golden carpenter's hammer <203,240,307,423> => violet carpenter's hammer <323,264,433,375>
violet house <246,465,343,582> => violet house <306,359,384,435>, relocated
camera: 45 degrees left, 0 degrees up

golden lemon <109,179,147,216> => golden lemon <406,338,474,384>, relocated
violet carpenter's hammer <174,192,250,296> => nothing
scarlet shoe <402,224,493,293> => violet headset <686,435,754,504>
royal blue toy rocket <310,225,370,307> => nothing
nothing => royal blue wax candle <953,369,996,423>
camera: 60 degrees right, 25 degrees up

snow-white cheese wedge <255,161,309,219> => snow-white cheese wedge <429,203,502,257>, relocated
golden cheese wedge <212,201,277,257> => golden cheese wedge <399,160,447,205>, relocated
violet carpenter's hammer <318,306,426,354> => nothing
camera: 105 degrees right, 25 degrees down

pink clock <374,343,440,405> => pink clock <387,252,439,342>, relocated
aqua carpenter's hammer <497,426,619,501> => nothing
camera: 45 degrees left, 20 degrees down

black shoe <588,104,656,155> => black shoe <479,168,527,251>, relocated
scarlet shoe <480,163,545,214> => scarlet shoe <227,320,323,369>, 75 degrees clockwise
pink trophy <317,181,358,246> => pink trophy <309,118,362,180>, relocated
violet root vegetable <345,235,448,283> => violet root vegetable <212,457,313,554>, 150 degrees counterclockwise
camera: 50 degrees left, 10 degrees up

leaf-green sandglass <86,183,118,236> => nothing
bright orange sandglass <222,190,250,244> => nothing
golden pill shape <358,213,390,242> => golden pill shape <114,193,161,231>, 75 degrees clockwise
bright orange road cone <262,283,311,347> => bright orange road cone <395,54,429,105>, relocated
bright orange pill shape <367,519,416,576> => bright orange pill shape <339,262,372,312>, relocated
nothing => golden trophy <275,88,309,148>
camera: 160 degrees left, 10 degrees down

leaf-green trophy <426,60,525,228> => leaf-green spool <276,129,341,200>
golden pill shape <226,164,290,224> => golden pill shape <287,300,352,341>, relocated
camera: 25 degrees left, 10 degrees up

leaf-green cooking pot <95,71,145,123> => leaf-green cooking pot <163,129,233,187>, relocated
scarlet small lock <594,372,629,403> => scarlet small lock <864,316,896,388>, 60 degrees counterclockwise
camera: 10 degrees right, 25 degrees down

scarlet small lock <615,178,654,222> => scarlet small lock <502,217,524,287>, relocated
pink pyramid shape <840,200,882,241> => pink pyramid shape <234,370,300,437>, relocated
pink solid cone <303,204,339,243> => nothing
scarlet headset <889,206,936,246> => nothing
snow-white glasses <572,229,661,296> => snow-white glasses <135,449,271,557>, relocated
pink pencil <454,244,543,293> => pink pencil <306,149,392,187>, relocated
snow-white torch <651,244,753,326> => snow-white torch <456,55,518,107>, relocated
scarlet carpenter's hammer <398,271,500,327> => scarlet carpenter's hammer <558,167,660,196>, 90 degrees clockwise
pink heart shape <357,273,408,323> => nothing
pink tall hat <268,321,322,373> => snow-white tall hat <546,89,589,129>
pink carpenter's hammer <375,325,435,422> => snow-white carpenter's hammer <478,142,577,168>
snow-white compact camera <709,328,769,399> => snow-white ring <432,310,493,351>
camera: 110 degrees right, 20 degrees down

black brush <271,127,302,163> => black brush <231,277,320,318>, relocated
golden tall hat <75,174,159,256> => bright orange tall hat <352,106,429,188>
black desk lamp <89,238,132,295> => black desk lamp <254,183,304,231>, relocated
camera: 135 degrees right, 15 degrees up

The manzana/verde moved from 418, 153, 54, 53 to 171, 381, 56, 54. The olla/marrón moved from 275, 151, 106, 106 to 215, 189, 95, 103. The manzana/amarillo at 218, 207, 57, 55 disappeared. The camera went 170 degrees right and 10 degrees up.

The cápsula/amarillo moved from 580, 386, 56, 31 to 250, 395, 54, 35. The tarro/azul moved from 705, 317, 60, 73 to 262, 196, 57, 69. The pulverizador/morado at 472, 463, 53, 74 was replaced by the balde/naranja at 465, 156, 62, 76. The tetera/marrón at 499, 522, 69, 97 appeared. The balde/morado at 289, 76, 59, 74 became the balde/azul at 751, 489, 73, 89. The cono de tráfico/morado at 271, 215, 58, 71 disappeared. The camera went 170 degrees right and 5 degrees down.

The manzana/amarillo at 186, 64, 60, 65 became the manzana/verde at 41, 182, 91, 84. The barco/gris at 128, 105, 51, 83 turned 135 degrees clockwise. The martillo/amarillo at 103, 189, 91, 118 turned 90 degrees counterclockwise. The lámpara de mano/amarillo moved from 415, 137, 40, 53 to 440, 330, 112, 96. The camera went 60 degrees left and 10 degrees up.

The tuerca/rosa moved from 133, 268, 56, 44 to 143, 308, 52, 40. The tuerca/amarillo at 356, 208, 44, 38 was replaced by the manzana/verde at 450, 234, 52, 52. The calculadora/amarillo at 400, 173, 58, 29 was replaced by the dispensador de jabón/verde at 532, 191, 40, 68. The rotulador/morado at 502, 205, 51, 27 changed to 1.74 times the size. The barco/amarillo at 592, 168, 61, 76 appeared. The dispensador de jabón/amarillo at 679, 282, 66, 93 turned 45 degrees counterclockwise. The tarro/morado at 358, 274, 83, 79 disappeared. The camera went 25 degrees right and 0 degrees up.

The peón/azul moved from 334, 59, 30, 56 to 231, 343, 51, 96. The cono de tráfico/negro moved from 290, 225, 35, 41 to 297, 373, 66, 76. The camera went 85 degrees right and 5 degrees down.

________________________

(Problem description) All of the material must be reproduced exactly.

(Task answer)
golden carpenter's hammer <203,240,307,423> => violet carpenter's hammer <323,264,433,375>
violet house <246,465,343,582> => violet house <306,359,384,435>, relocated
camera: 45 degrees left, 0 degrees up

golden lemon <109,179,147,216> => golden lemon <406,338,474,384>, relocated
violet carpenter's hammer <174,192,250,296> => nothing
scarlet shoe <402,224,493,293> => violet headset <686,435,754,504>
royal blue toy rocket <310,225,370,307> => nothing
nothing => royal blue wax candle <953,369,996,423>
camera: 60 degrees right, 25 degrees up

snow-white cheese wedge <255,161,309,219> => snow-white cheese wedge <429,203,502,257>, relocated
golden cheese wedge <212,201,277,257> => golden cheese wedge <399,160,447,205>, relocated
violet carpenter's hammer <318,306,426,354> => nothing
camera: 105 degrees right, 25 degrees down

pink clock <374,343,440,405> => pink clock <387,252,439,342>, relocated
aqua carpenter's hammer <497,426,619,501> => nothing
camera: 45 degrees left, 20 degrees down

black shoe <588,104,656,155> => black shoe <479,168,527,251>, relocated
scarlet shoe <480,163,545,214> => scarlet shoe <227,320,323,369>, 75 degrees clockwise
pink trophy <317,181,358,246> => pink trophy <309,118,362,180>, relocated
violet root vegetable <345,235,448,283> => violet root vegetable <212,457,313,554>, 150 degrees counterclockwise
camera: 50 degrees left, 10 degrees up

leaf-green sandglass <86,183,118,236> => nothing
bright orange sandglass <222,190,250,244> => nothing
golden pill shape <358,213,390,242> => golden pill shape <114,193,161,231>, 75 degrees clockwise
bright orange road cone <262,283,311,347> => bright orange road cone <395,54,429,105>, relocated
bright orange pill shape <367,519,416,576> => bright orange pill shape <339,262,372,312>, relocated
nothing => golden trophy <275,88,309,148>
camera: 160 degrees left, 10 degrees down

leaf-green trophy <426,60,525,228> => leaf-green spool <276,129,341,200>
golden pill shape <226,164,290,224> => golden pill shape <287,300,352,341>, relocated
camera: 25 degrees left, 10 degrees up

leaf-green cooking pot <95,71,145,123> => leaf-green cooking pot <163,129,233,187>, relocated
scarlet small lock <594,372,629,403> => scarlet small lock <864,316,896,388>, 60 degrees counterclockwise
camera: 10 degrees right, 25 degrees down

scarlet small lock <615,178,654,222> => scarlet small lock <502,217,524,287>, relocated
pink pyramid shape <840,200,882,241> => pink pyramid shape <234,370,300,437>, relocated
pink solid cone <303,204,339,243> => nothing
scarlet headset <889,206,936,246> => nothing
snow-white glasses <572,229,661,296> => snow-white glasses <135,449,271,557>, relocated
pink pencil <454,244,543,293> => pink pencil <306,149,392,187>, relocated
snow-white torch <651,244,753,326> => snow-white torch <456,55,518,107>, relocated
scarlet carpenter's hammer <398,271,500,327> => scarlet carpenter's hammer <558,167,660,196>, 90 degrees clockwise
pink heart shape <357,273,408,323> => nothing
pink tall hat <268,321,322,373> => snow-white tall hat <546,89,589,129>
pink carpenter's hammer <375,325,435,422> => snow-white carpenter's hammer <478,142,577,168>
snow-white compact camera <709,328,769,399> => snow-white ring <432,310,493,351>
camera: 110 degrees right, 20 degrees down

black brush <271,127,302,163> => black brush <231,277,320,318>, relocated
golden tall hat <75,174,159,256> => bright orange tall hat <352,106,429,188>
black desk lamp <89,238,132,295> => black desk lamp <254,183,304,231>, relocated
camera: 135 degrees right, 15 degrees up

The manzana/verde moved from 418, 153, 54, 53 to 171, 381, 56, 54. The olla/marrón moved from 275, 151, 106, 106 to 215, 189, 95, 103. The manzana/amarillo at 218, 207, 57, 55 disappeared. The camera went 170 degrees right and 10 degrees up.

The cápsula/amarillo moved from 580, 386, 56, 31 to 250, 395, 54, 35. The tarro/azul moved from 705, 317, 60, 73 to 262, 196, 57, 69. The pulverizador/morado at 472, 463, 53, 74 was replaced by the balde/naranja at 465, 156, 62, 76. The tetera/marrón at 499, 522, 69, 97 appeared. The balde/morado at 289, 76, 59, 74 became the balde/azul at 751, 489, 73, 89. The cono de tráfico/morado at 271, 215, 58, 71 disappeared. The camera went 170 degrees right and 5 degrees down.

The manzana/amarillo at 186, 64, 60, 65 became the manzana/verde at 41, 182, 91, 84. The barco/gris at 128, 105, 51, 83 turned 135 degrees clockwise. The martillo/amarillo at 103, 189, 91, 118 turned 90 degrees counterclockwise. The lámpara de mano/amarillo moved from 415, 137, 40, 53 to 440, 330, 112, 96. The camera went 60 degrees left and 10 degrees up.

The tuerca/rosa moved from 133, 268, 56, 44 to 143, 308, 52, 40. The tuerca/amarillo at 356, 208, 44, 38 was replaced by the manzana/verde at 450, 234, 52, 52. The calculadora/amarillo at 400, 173, 58, 29 was replaced by the dispensador de jabón/verde at 532, 191, 40, 68. The rotulador/morado at 502, 205, 51, 27 changed to 1.74 times the size. The barco/amarillo at 592, 168, 61, 76 appeared. The dispensador de jabón/amarillo at 679, 282, 66, 93 turned 45 degrees counterclockwise. The tarro/morado at 358, 274, 83, 79 disappeared. The camera went 25 degrees right and 0 degrees up.

The peón/azul moved from 334, 59, 30, 56 to 231, 343, 51, 96. The cono de tráfico/negro moved from 290, 225, 35, 41 to 297, 373, 66, 76. The camera went 85 degrees right and 5 degrees down.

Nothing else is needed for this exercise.